(Saved entries)

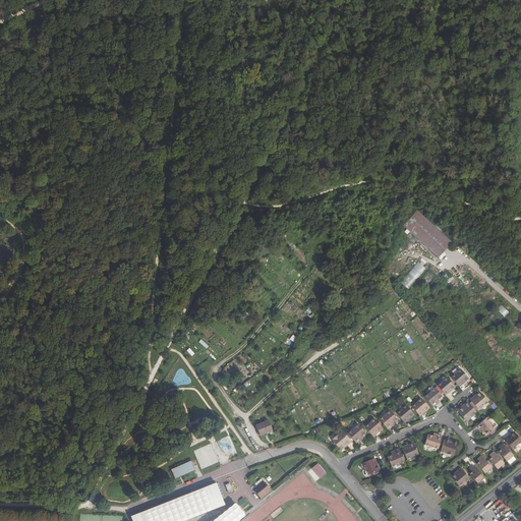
[(416,211),(403,226),(438,258),(452,243),(416,211)]
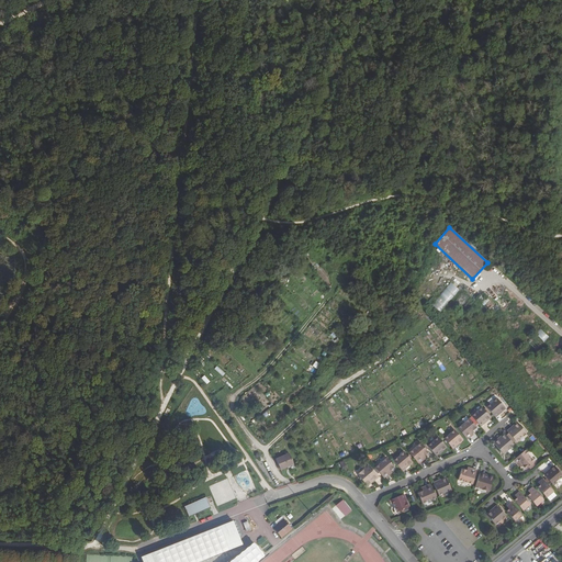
[(450,282),(431,305),(440,313),(460,290),(450,282)]
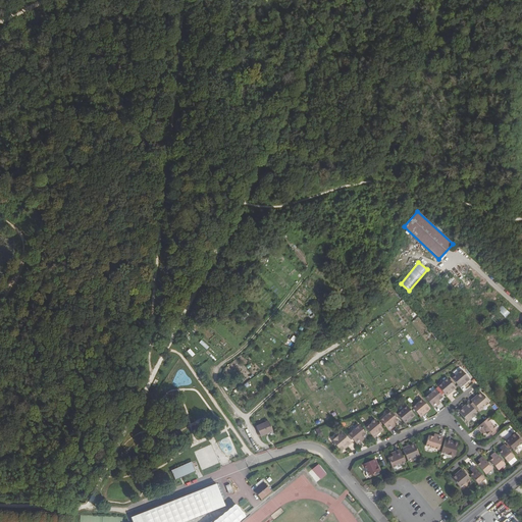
[(498,311),(506,318),(510,313),(502,305),(498,311)]
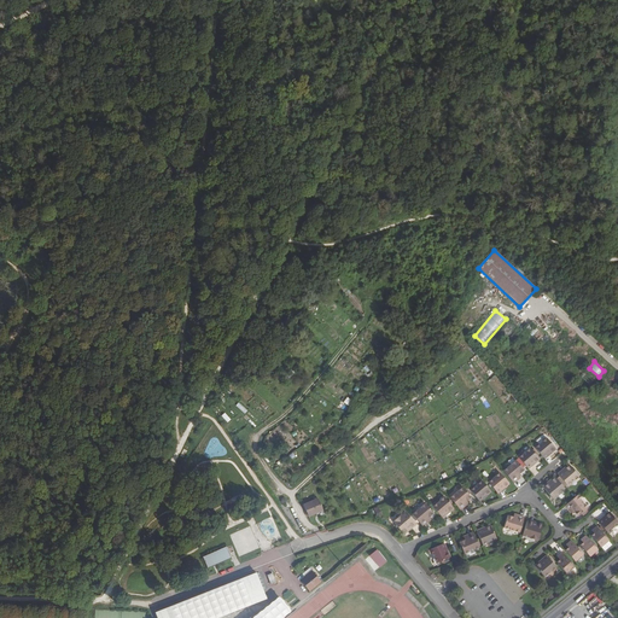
[(544,459),(548,456),(547,455),(552,452),(553,453),(555,450),(555,448),(547,437),(538,443),(535,447),(544,459)]
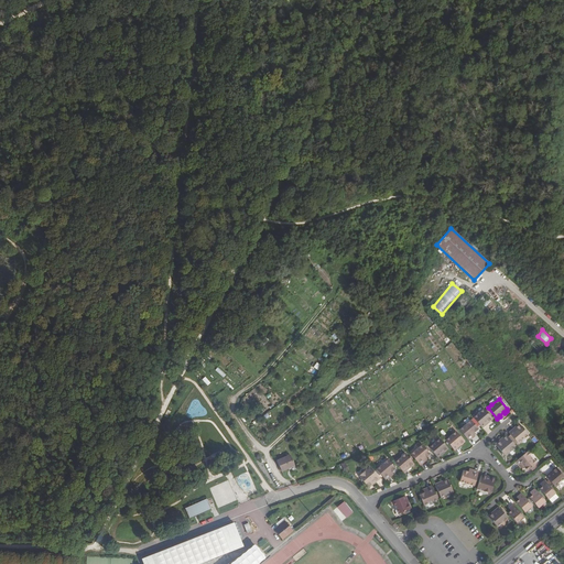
[(481,427),(485,425),(485,424),(488,421),(489,422),(491,420),(492,418),(484,408),(476,414),(473,418),(481,427)]
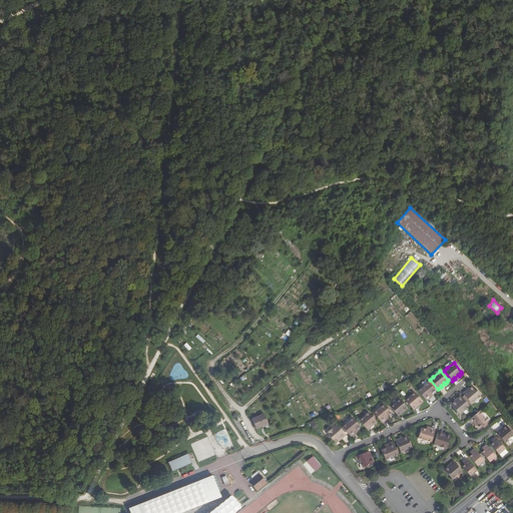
[(428,382),(417,390),(426,401),(432,397),(430,395),(432,393),(434,393),(435,392),(435,390),(428,382)]
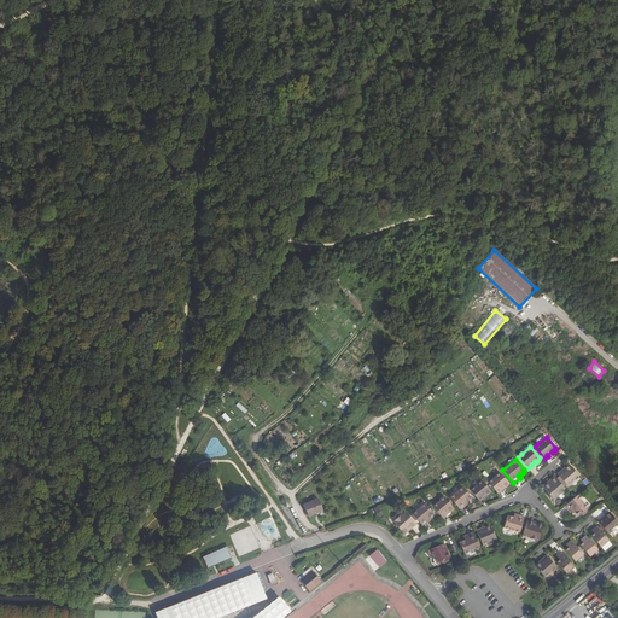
[(567,465),(564,468),(565,470),(561,472),(560,471),(557,473),(566,485),(570,483),(578,476),(570,465),(569,466),(567,465)]
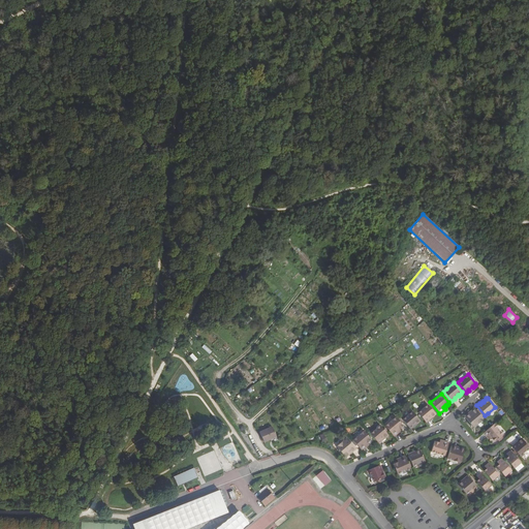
[(426,423),(430,419),(429,418),(432,415),(433,416),(435,414),(436,412),(429,403),(422,409),(417,412),(426,423)]
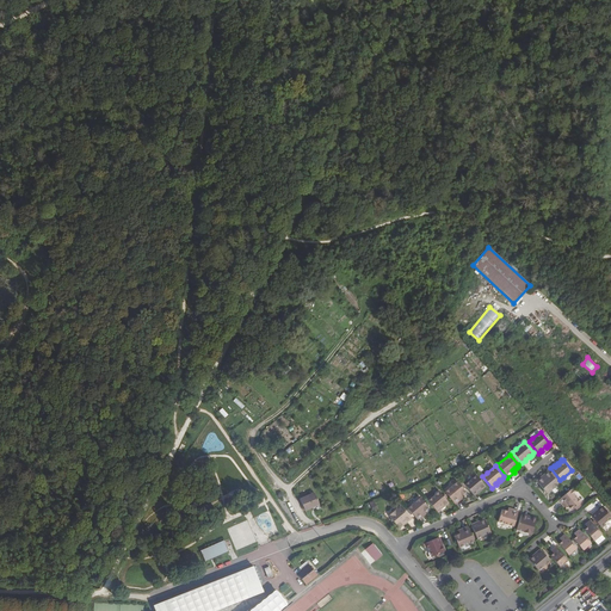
[(544,476),(538,482),(547,493),(559,483),(549,473),(547,473),(544,475),(544,476)]
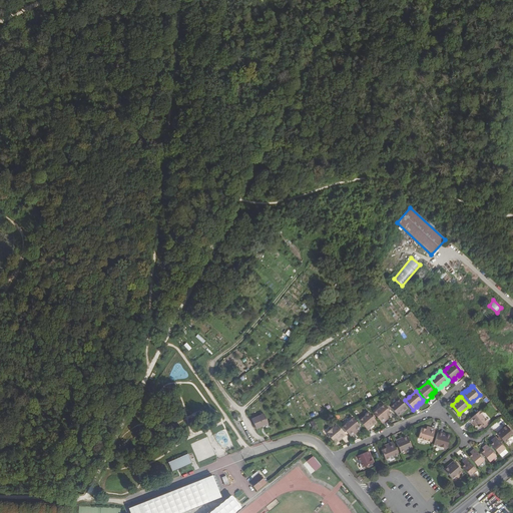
[(398,416),(401,414),(401,413),(404,410),(405,411),(407,409),(407,407),(408,407),(400,398),(393,404),(390,407),(398,416)]
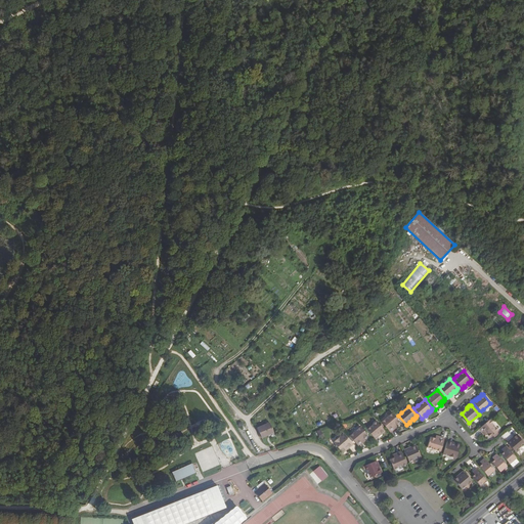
[(390,432),(395,428),(393,426),(396,424),(398,425),(400,423),(400,422),(393,412),(382,422),(390,432)]
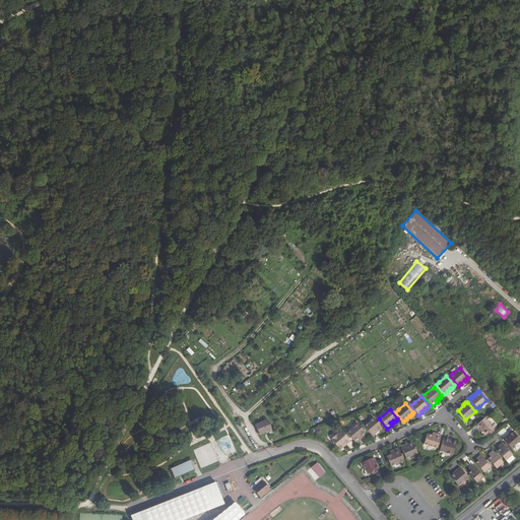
[(480,429),(482,431),(483,431),(482,433),(483,434),(486,434),(495,427),(485,416),(482,419),(474,426),(478,430),(480,429)]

■ Exercise
Your task is to repeat the records exactly. Images do not belong in the copy.

■ Response to the exercise
[(416,211),(403,226),(438,258),(452,243),(416,211)]
[(450,282),(431,305),(440,313),(460,290),(450,282)]
[(498,311),(506,318),(510,313),(502,305),(498,311)]
[(544,459),(548,456),(547,455),(552,452),(553,453),(555,450),(555,448),(547,437),(538,443),(535,447),(544,459)]
[(481,427),(485,425),(485,424),(488,421),(489,422),(491,420),(492,418),(484,408),(476,414),(473,418),(481,427)]
[(428,382),(417,390),(426,401),(432,397),(430,395),(432,393),(434,393),(435,392),(435,390),(428,382)]
[(567,465),(564,468),(565,470),(561,472),(560,471),(557,473),(566,485),(570,483),(578,476),(570,465),(569,466),(567,465)]
[(426,423),(430,419),(429,418),(432,415),(433,416),(435,414),(436,412),(429,403),(422,409),(417,412),(426,423)]
[(544,476),(538,482),(547,493),(559,483),(549,473),(547,473),(544,475),(544,476)]
[(398,416),(401,414),(401,413),(404,410),(405,411),(407,409),(407,407),(408,407),(400,398),(393,404),(390,407),(398,416)]
[(390,432),(395,428),(393,426),(396,424),(398,425),(400,423),(400,422),(393,412),(382,422),(390,432)]
[(480,429),(482,431),(483,431),(482,433),(483,434),(486,434),(495,427),(485,416),(482,419),(474,426),(478,430),(480,429)]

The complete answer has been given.